**Source material:**
☆ ☆ ☆

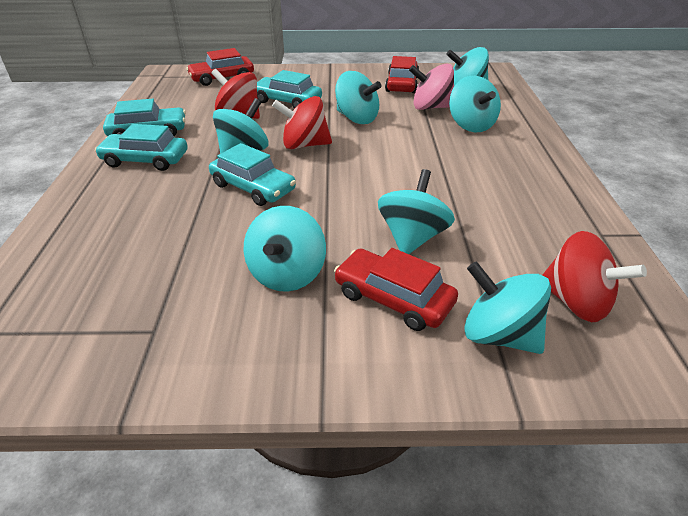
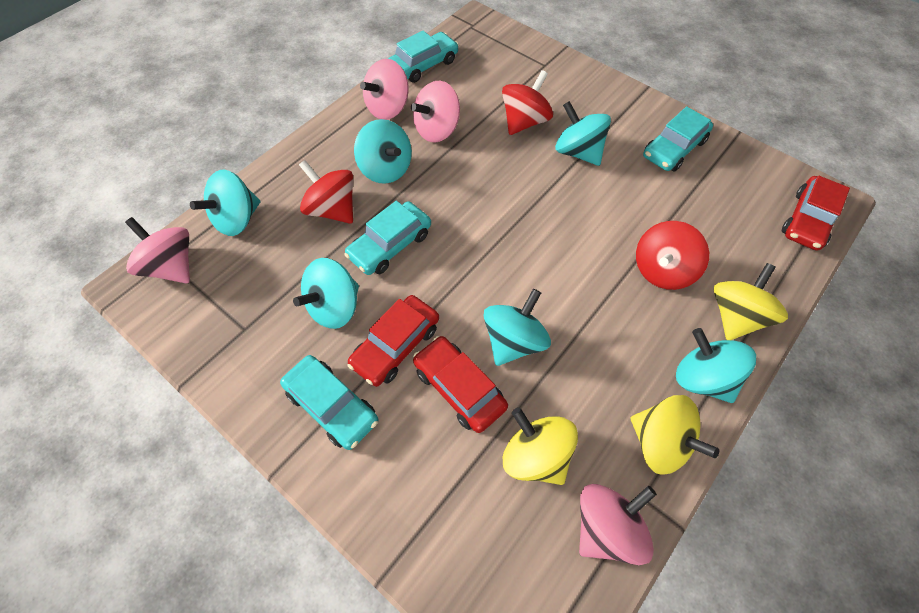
pink spinning top: 1 -> 4
turquoise spinning top: 7 -> 6
yellow spinning top: 0 -> 3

☆ ☆ ☆

**Task to complete:**
Copy the data in full. No pictures belong in the copy.

**Answer for this exercise:**
pink spinning top: 1 -> 4
turquoise spinning top: 7 -> 6
yellow spinning top: 0 -> 3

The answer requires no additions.